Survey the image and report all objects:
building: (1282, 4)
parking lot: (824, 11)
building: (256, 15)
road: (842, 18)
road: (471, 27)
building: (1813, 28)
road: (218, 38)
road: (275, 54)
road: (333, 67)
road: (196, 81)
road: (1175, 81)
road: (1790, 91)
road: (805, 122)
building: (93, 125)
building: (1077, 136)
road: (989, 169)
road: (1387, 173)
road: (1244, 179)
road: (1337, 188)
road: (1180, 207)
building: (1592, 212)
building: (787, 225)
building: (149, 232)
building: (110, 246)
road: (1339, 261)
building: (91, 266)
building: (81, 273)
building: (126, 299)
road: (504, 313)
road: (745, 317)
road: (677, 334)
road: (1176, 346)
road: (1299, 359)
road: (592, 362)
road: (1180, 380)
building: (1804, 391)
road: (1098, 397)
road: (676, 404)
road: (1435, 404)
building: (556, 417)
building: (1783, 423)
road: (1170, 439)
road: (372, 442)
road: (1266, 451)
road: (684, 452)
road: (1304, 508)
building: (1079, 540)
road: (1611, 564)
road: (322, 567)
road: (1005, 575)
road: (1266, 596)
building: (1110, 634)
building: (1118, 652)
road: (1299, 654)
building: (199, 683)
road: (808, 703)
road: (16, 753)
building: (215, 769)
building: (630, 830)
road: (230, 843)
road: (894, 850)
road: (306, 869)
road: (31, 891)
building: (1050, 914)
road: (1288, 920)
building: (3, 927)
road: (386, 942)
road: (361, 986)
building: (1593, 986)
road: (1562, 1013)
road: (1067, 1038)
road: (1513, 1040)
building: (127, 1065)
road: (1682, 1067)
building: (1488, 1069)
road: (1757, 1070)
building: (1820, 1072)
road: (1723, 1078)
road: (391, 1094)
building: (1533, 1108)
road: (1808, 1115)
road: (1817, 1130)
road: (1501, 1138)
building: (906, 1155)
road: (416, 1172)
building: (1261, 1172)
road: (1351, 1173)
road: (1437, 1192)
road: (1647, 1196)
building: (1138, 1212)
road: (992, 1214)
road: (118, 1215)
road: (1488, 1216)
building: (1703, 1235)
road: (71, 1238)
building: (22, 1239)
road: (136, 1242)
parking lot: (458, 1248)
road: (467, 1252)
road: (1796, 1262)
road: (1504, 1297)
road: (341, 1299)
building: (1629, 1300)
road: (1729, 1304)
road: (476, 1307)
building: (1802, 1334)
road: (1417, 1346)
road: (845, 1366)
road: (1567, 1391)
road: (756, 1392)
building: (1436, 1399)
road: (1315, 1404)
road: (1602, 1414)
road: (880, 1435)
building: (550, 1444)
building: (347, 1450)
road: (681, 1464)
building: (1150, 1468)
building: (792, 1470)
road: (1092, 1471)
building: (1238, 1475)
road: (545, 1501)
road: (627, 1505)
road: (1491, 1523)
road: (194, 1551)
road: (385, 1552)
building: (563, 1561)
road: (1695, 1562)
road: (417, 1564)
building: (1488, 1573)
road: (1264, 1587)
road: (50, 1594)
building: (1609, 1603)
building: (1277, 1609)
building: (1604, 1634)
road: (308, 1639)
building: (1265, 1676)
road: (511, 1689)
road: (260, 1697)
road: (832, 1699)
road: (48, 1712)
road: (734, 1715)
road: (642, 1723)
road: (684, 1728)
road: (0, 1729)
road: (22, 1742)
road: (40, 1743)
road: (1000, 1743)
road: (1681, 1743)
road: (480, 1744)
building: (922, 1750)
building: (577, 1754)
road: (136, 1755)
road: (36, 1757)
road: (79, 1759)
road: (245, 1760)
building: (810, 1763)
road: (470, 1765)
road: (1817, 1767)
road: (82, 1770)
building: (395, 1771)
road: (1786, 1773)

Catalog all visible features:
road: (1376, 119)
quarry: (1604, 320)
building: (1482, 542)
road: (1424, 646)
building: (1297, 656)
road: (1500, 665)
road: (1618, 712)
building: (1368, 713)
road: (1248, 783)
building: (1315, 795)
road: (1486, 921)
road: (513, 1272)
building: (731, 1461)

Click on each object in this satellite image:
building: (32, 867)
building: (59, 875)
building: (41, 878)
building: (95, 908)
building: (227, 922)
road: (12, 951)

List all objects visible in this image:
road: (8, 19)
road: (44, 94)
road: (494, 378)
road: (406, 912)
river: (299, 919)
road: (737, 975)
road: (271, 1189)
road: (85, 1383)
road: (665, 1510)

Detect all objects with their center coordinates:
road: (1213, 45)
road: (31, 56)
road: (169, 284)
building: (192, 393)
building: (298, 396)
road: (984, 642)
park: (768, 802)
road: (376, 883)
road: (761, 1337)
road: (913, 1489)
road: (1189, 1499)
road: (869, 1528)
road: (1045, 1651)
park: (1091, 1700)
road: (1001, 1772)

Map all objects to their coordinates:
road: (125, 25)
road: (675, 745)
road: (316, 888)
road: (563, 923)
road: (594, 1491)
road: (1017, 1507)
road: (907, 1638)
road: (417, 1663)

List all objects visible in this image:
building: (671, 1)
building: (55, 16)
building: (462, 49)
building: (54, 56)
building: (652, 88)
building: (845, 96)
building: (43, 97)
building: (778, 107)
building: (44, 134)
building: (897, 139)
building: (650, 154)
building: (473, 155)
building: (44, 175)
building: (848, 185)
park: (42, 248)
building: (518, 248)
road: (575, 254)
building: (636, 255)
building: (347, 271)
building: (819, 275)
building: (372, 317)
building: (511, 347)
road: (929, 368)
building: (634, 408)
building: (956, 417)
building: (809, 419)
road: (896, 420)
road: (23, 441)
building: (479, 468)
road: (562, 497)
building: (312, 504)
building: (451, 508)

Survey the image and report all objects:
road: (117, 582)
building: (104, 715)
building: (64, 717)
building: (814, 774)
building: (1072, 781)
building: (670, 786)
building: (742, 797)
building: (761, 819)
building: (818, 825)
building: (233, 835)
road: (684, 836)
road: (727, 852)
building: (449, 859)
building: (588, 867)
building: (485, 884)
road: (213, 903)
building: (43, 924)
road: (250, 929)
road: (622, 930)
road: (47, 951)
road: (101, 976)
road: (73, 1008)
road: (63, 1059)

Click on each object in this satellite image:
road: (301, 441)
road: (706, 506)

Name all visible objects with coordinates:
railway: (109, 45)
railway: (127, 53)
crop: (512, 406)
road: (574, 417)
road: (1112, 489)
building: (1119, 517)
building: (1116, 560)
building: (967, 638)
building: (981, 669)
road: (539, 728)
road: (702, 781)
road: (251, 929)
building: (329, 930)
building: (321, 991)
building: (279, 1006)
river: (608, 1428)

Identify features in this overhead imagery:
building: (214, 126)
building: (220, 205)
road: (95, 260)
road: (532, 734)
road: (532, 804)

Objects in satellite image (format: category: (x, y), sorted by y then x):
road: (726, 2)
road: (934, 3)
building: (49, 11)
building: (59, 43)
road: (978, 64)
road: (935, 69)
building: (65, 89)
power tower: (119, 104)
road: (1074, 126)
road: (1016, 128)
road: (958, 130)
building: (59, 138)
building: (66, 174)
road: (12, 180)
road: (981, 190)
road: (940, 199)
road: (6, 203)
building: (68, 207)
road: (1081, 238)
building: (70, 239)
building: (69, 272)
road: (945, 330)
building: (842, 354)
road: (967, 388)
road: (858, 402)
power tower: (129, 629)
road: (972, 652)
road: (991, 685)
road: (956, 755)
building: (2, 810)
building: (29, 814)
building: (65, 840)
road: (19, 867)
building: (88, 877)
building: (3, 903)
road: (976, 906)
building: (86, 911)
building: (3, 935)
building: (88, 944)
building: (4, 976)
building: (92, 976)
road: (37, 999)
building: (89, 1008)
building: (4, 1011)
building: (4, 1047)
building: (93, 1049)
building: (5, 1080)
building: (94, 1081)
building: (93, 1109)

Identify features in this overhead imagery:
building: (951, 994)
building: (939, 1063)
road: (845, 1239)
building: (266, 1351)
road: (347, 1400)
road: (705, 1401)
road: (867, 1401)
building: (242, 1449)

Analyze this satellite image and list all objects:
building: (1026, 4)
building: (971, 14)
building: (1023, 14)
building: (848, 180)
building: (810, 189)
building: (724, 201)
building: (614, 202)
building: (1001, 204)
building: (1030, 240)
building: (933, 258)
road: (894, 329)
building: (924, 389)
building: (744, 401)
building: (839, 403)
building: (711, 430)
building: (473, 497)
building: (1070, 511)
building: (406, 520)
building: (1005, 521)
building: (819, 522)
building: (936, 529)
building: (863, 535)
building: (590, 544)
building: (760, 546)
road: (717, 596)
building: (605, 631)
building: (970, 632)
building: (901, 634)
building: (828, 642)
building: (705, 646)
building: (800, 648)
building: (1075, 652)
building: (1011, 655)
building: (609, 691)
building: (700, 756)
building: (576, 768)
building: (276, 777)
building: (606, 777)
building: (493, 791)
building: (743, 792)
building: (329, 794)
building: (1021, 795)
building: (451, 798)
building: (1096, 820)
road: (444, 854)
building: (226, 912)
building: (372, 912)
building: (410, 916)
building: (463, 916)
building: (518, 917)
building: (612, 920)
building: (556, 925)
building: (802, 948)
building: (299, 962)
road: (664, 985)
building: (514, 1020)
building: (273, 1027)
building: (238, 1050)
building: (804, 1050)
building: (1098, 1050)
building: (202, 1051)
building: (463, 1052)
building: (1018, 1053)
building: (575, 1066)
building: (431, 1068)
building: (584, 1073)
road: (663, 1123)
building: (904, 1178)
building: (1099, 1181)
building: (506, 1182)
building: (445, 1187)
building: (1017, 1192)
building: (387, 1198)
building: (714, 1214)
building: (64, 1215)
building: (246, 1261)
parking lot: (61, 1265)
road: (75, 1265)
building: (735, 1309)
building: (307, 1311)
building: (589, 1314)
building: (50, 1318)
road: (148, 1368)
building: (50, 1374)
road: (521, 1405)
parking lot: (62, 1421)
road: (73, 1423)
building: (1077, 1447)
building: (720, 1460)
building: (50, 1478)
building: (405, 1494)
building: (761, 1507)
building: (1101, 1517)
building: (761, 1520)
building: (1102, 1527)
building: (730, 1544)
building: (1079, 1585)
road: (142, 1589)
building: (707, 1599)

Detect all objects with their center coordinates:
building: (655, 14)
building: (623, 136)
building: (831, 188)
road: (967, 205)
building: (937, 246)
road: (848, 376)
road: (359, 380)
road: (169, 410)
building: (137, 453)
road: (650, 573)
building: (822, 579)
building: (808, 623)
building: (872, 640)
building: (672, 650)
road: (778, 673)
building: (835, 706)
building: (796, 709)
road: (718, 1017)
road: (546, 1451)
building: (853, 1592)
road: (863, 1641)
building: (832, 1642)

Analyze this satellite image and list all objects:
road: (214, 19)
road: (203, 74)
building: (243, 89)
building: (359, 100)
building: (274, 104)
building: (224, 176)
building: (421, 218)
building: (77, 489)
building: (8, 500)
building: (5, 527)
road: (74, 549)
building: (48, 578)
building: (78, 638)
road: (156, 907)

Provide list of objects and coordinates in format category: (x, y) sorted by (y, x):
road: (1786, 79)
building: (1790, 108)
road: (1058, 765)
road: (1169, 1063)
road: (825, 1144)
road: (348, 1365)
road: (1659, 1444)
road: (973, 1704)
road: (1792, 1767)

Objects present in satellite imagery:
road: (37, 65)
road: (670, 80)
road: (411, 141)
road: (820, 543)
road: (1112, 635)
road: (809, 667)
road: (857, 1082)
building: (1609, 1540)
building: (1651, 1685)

**What the exercise asks**
Filter the lines above, keeping each one that contains the string "sorted".

**Your response**
Objects in satellite image (format: category: (x, y), sorted by y then x):
Provide list of objects and coordinates in format category: (x, y) sorted by (y, x):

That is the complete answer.